*Given records*
###

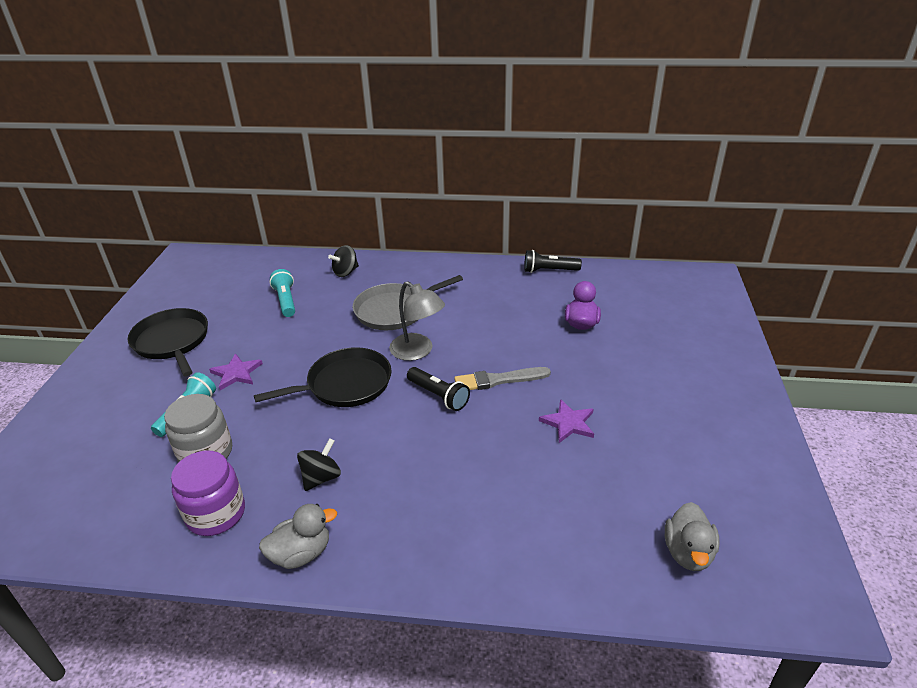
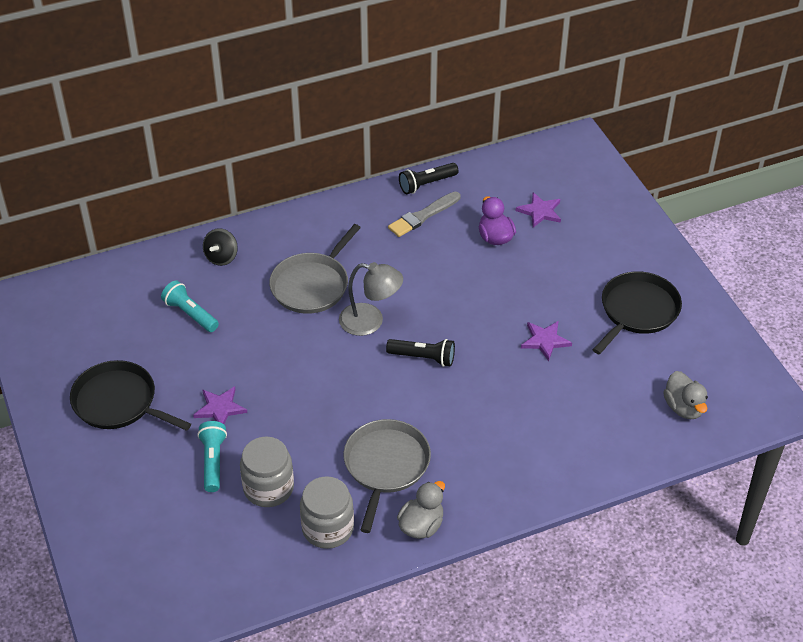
camera: 30 degrees left, 10 degrees up
(216, 514) = (328, 528): purple jar -> grey jar
(321, 477) = (385, 466): black spinning top -> grey pan
(345, 384) = (332, 379): black pan -> black pan (637, 311)
(498, 380) = (462, 323): grey brush -> grey brush (423, 216)
(638, 317) = (540, 211): none -> purple star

###

*What the exercise asks*
Report, from the entries above, each line where "grey" is found.

*Answer for this exercise*
(216, 514) = (328, 528): purple jar -> grey jar
(321, 477) = (385, 466): black spinning top -> grey pan
(498, 380) = (462, 323): grey brush -> grey brush (423, 216)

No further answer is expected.